[Excerpt from a dataset]
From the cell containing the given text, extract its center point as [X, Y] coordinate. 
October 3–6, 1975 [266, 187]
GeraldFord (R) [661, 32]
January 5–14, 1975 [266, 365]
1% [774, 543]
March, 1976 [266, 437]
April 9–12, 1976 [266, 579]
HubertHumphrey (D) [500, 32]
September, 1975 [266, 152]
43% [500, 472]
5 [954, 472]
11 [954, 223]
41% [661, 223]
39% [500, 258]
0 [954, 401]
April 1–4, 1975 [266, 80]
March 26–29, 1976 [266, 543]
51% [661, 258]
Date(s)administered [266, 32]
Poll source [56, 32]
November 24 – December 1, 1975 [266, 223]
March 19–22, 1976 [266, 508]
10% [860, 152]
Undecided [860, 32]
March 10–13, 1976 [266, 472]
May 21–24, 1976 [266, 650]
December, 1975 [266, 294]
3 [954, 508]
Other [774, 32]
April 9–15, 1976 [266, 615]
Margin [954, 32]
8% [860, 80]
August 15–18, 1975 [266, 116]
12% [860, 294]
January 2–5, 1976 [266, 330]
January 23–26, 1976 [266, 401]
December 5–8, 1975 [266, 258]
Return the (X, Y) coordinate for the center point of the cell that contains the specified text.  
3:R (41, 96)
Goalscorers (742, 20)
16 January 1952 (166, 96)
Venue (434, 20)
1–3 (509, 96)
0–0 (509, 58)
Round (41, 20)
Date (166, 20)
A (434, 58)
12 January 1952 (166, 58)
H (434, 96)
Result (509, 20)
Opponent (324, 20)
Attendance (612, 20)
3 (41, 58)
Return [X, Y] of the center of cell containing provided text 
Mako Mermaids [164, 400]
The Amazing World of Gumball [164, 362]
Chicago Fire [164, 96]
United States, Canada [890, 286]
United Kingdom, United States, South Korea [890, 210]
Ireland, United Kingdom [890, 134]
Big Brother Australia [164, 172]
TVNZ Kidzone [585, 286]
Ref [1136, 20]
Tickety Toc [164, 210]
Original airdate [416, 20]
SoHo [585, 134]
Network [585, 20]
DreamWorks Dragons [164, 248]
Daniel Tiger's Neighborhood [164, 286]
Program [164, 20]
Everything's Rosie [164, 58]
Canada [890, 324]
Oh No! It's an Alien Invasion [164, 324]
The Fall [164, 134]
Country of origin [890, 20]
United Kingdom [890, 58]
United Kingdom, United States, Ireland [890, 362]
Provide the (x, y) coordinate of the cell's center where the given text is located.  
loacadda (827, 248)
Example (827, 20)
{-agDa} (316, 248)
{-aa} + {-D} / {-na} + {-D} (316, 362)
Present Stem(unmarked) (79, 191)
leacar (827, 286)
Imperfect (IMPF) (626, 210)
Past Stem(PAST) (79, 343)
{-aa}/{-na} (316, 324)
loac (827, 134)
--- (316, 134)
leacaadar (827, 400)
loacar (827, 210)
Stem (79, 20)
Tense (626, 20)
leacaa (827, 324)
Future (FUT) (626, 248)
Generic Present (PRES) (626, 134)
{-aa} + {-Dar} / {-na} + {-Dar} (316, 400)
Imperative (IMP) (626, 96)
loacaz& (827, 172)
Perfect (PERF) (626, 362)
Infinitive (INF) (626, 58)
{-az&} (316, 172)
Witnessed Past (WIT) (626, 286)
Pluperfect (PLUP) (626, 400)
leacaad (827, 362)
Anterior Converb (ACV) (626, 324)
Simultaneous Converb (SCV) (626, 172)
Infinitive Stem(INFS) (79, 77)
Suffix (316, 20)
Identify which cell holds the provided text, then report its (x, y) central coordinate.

* **WRITTEN PROBLEM**: Output every line of the data above, unchanged and in the same order.

* **EXERCISE RESPONSE**:
From the cell containing the given text, extract its center point as [X, Y] coordinate. 
October 3–6, 1975 [266, 187]
GeraldFord (R) [661, 32]
January 5–14, 1975 [266, 365]
1% [774, 543]
March, 1976 [266, 437]
April 9–12, 1976 [266, 579]
HubertHumphrey (D) [500, 32]
September, 1975 [266, 152]
43% [500, 472]
5 [954, 472]
11 [954, 223]
41% [661, 223]
39% [500, 258]
0 [954, 401]
April 1–4, 1975 [266, 80]
March 26–29, 1976 [266, 543]
51% [661, 258]
Date(s)administered [266, 32]
Poll source [56, 32]
November 24 – December 1, 1975 [266, 223]
March 19–22, 1976 [266, 508]
10% [860, 152]
Undecided [860, 32]
March 10–13, 1976 [266, 472]
May 21–24, 1976 [266, 650]
December, 1975 [266, 294]
3 [954, 508]
Other [774, 32]
April 9–15, 1976 [266, 615]
Margin [954, 32]
8% [860, 80]
August 15–18, 1975 [266, 116]
12% [860, 294]
January 2–5, 1976 [266, 330]
January 23–26, 1976 [266, 401]
December 5–8, 1975 [266, 258]
Return the (X, Y) coordinate for the center point of the cell that contains the specified text.  
3:R (41, 96)
Goalscorers (742, 20)
16 January 1952 (166, 96)
Venue (434, 20)
1–3 (509, 96)
0–0 (509, 58)
Round (41, 20)
Date (166, 20)
A (434, 58)
12 January 1952 (166, 58)
H (434, 96)
Result (509, 20)
Opponent (324, 20)
Attendance (612, 20)
3 (41, 58)
Return [X, Y] of the center of cell containing provided text 
Mako Mermaids [164, 400]
The Amazing World of Gumball [164, 362]
Chicago Fire [164, 96]
United States, Canada [890, 286]
United Kingdom, United States, South Korea [890, 210]
Ireland, United Kingdom [890, 134]
Big Brother Australia [164, 172]
TVNZ Kidzone [585, 286]
Ref [1136, 20]
Tickety Toc [164, 210]
Original airdate [416, 20]
SoHo [585, 134]
Network [585, 20]
DreamWorks Dragons [164, 248]
Daniel Tiger's Neighborhood [164, 286]
Program [164, 20]
Everything's Rosie [164, 58]
Canada [890, 324]
Oh No! It's an Alien Invasion [164, 324]
The Fall [164, 134]
Country of origin [890, 20]
United Kingdom [890, 58]
United Kingdom, United States, Ireland [890, 362]
Provide the (x, y) coordinate of the cell's center where the given text is located.  
loacadda (827, 248)
Example (827, 20)
{-agDa} (316, 248)
{-aa} + {-D} / {-na} + {-D} (316, 362)
Present Stem(unmarked) (79, 191)
leacar (827, 286)
Imperfect (IMPF) (626, 210)
Past Stem(PAST) (79, 343)
{-aa}/{-na} (316, 324)
loac (827, 134)
--- (316, 134)
leacaadar (827, 400)
loacar (827, 210)
Stem (79, 20)
Tense (626, 20)
leacaa (827, 324)
Future (FUT) (626, 248)
Generic Present (PRES) (626, 134)
{-aa} + {-Dar} / {-na} + {-Dar} (316, 400)
Imperative (IMP) (626, 96)
loacaz& (827, 172)
Perfect (PERF) (626, 362)
Infinitive (INF) (626, 58)
{-az&} (316, 172)
Witnessed Past (WIT) (626, 286)
Pluperfect (PLUP) (626, 400)
leacaad (827, 362)
Anterior Converb (ACV) (626, 324)
Simultaneous Converb (SCV) (626, 172)
Infinitive Stem(INFS) (79, 77)
Suffix (316, 20)
Identify which cell holds the provided text, then report its (x, y) central coordinate.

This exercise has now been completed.